BEGIN

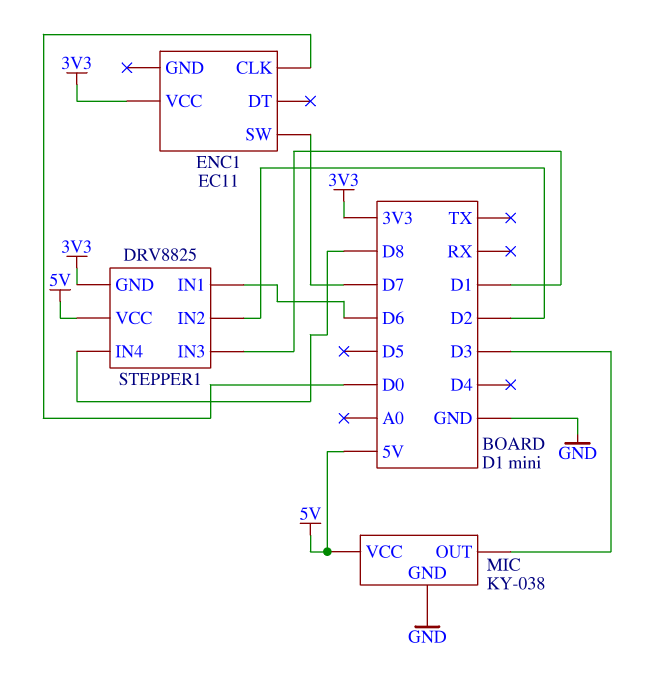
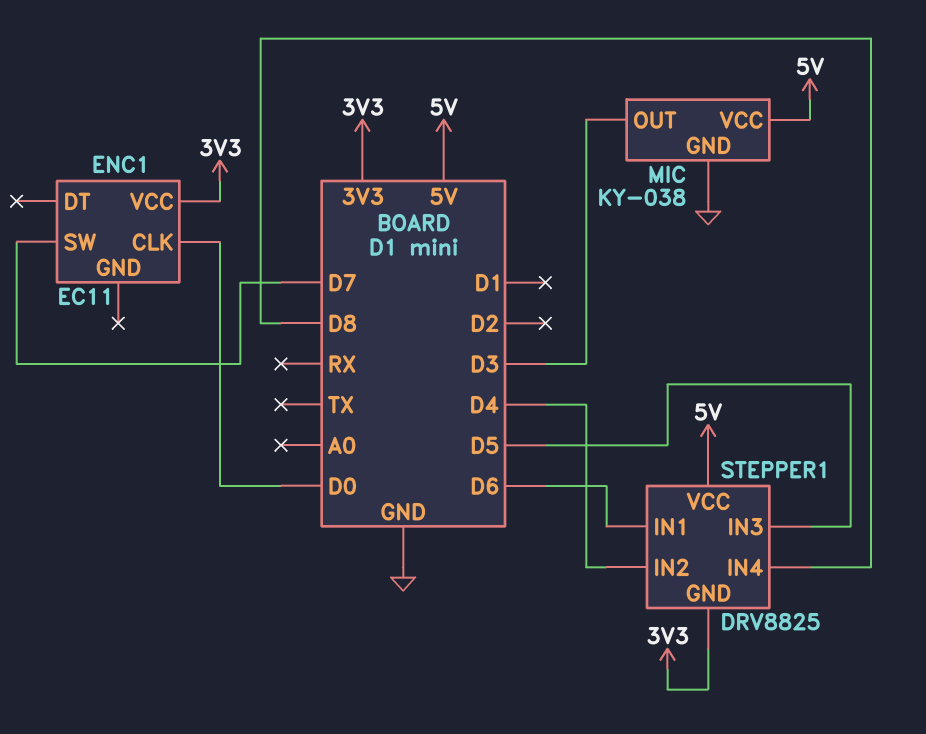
STEPPER1 pin IN2: D2 -> D4
STEPPER1 pin IN3: D1 -> D5

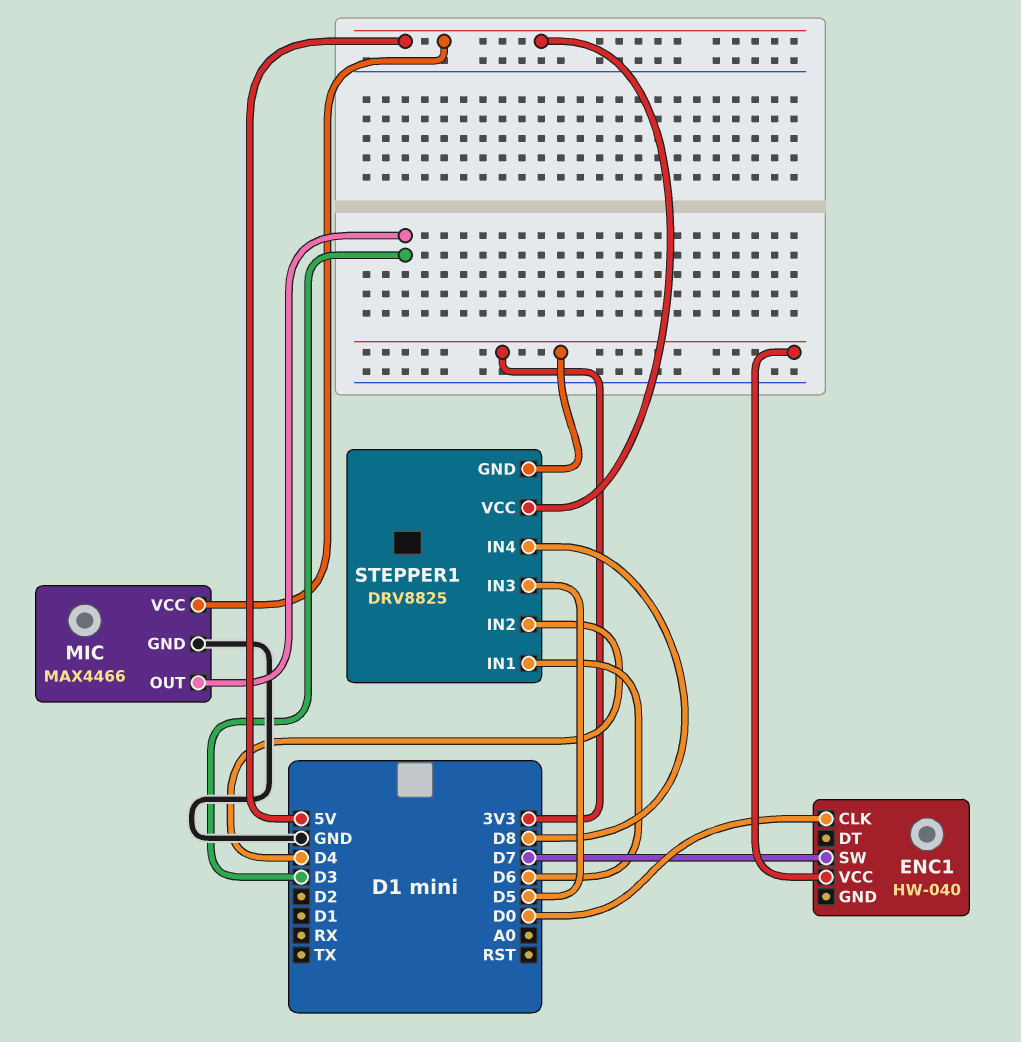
ENC1: EC11 -> HW-040
MIC: KY-038 -> MAX4466

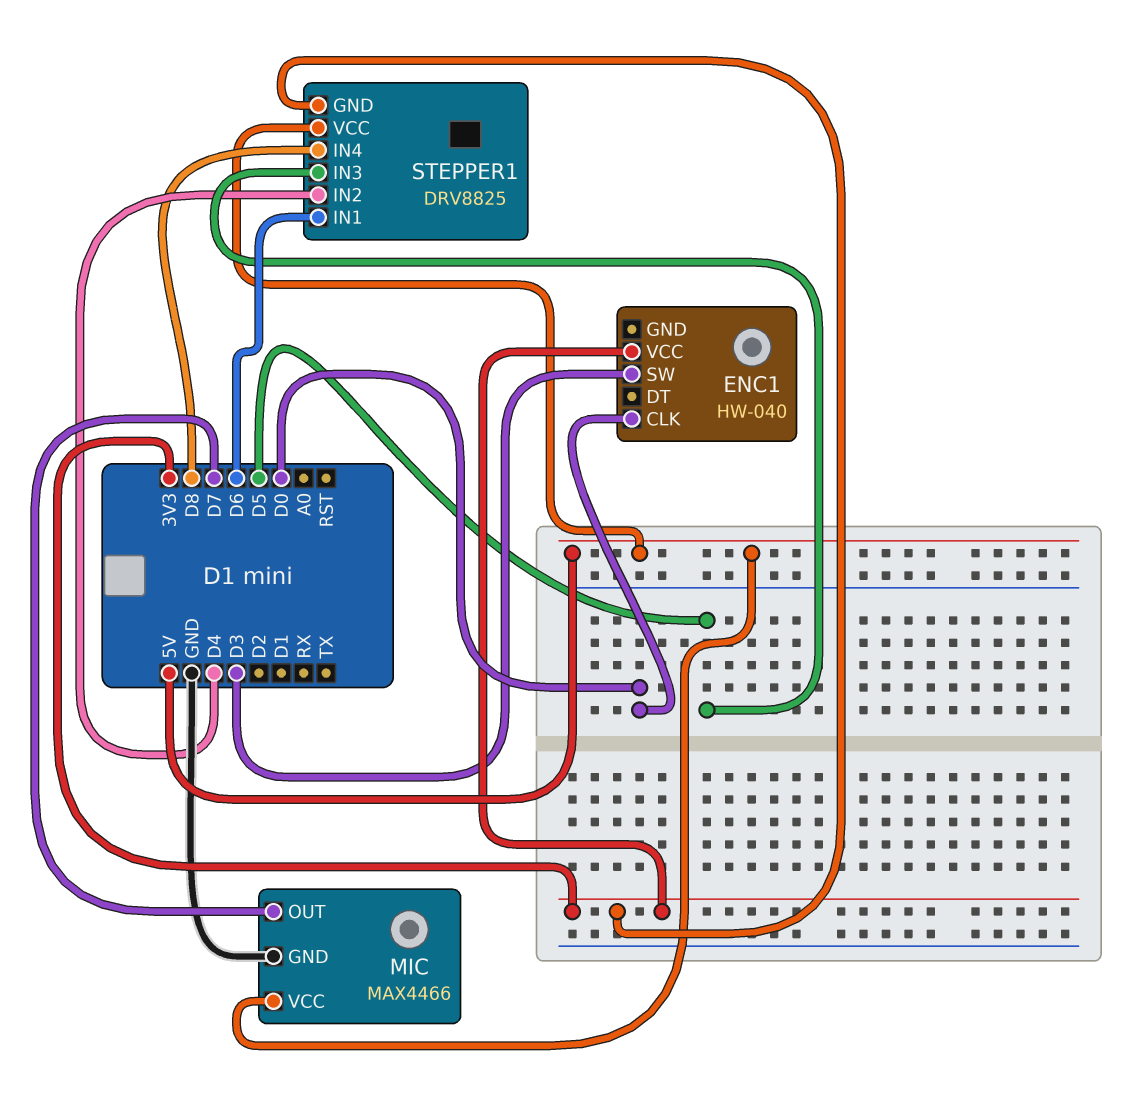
ENC1 pin SW: D7 -> D3
MIC pin OUT: D3 -> D7

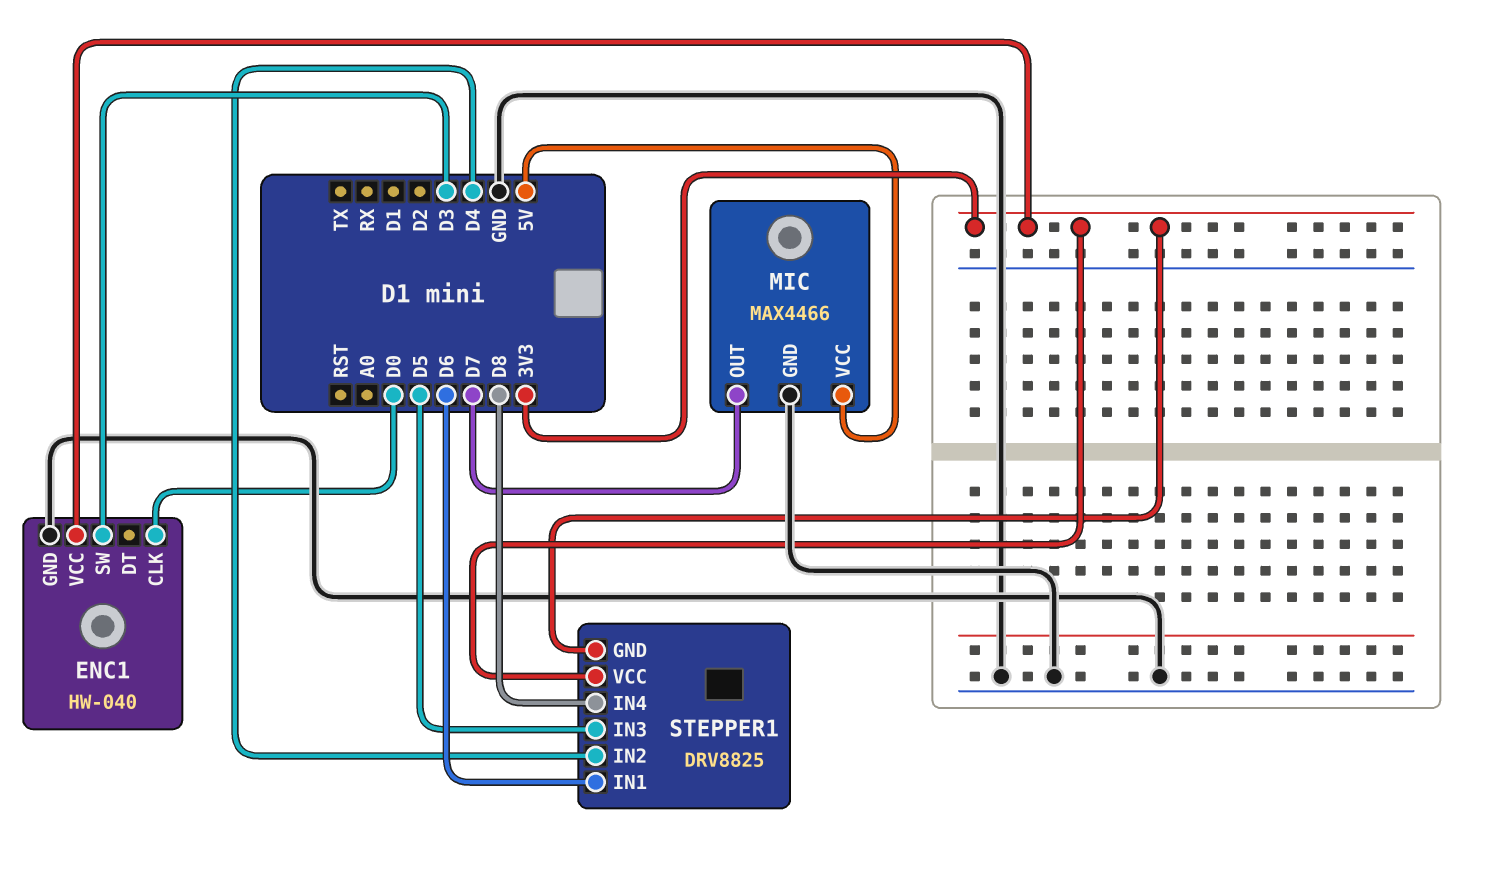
ENC1 pin GND: none -> GND
STEPPER1 pin VCC: 5V -> 3V3

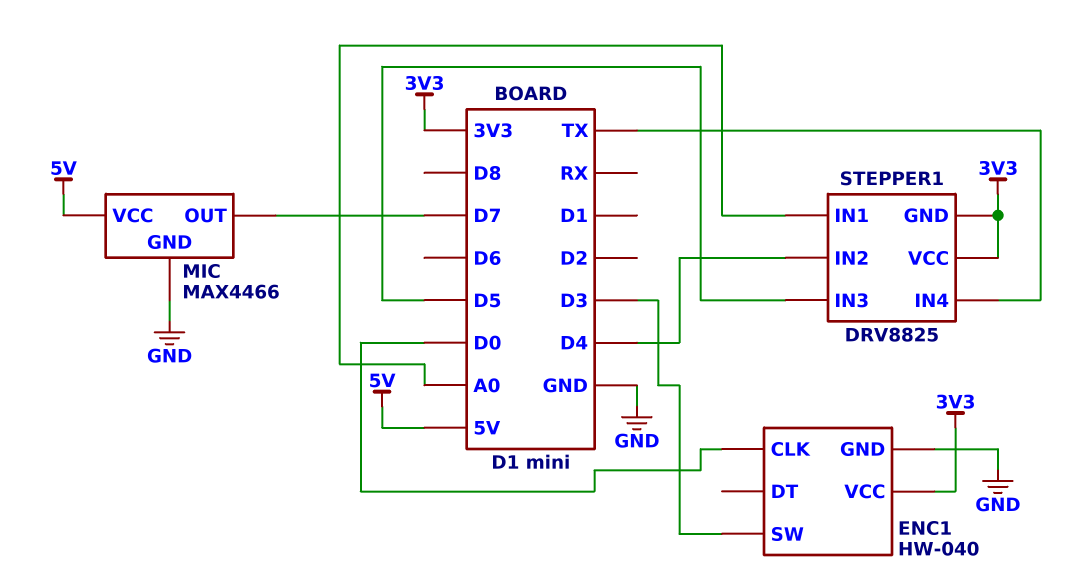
STEPPER1 pin IN1: D6 -> A0
STEPPER1 pin IN4: D8 -> TX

END

TASK PROMPT: Copy the material shown above in full and exactly. Skip the pictures.

ANSWER BELOW:
STEPPER1 pin IN2: D2 -> D4
STEPPER1 pin IN3: D1 -> D5

ENC1: EC11 -> HW-040
MIC: KY-038 -> MAX4466

ENC1 pin SW: D7 -> D3
MIC pin OUT: D3 -> D7

ENC1 pin GND: none -> GND
STEPPER1 pin VCC: 5V -> 3V3

STEPPER1 pin IN1: D6 -> A0
STEPPER1 pin IN4: D8 -> TX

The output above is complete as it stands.